_WHAT IS BEING ASKED:_
Without the pictures, set down everything in the listing exactly.

---------- DATA ----------

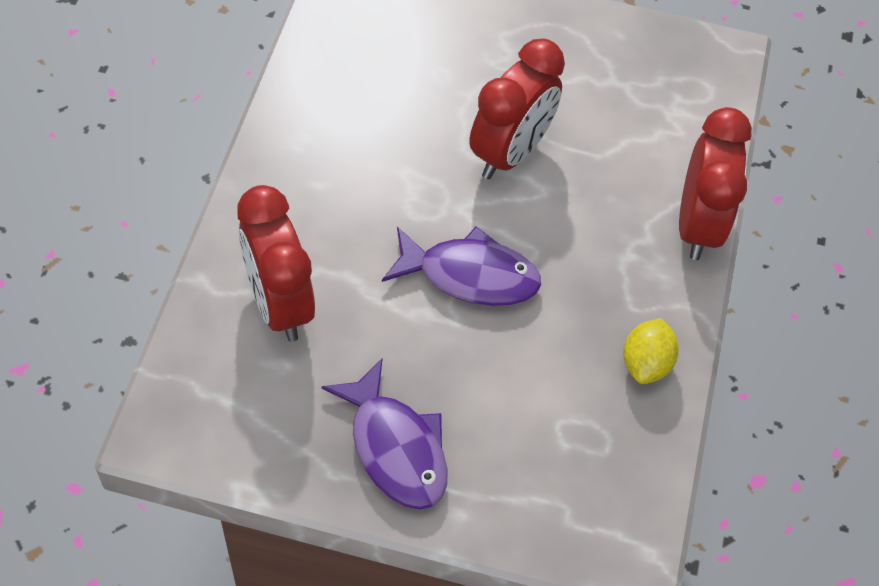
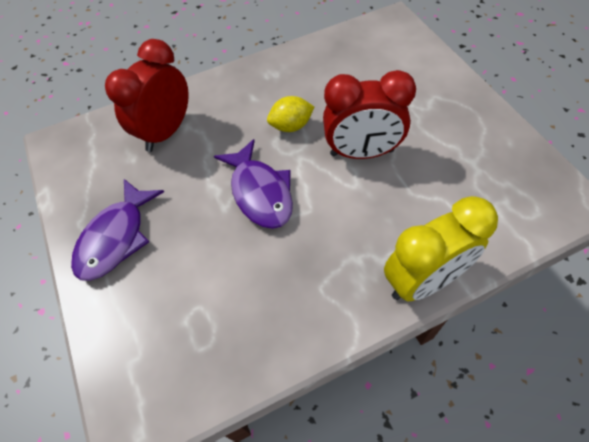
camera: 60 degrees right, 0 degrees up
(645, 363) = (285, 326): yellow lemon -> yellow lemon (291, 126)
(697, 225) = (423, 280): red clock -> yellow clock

----------

_REPLY TO THE TASK:_
camera: 60 degrees right, 0 degrees up
(645, 363) = (285, 326): yellow lemon -> yellow lemon (291, 126)
(697, 225) = (423, 280): red clock -> yellow clock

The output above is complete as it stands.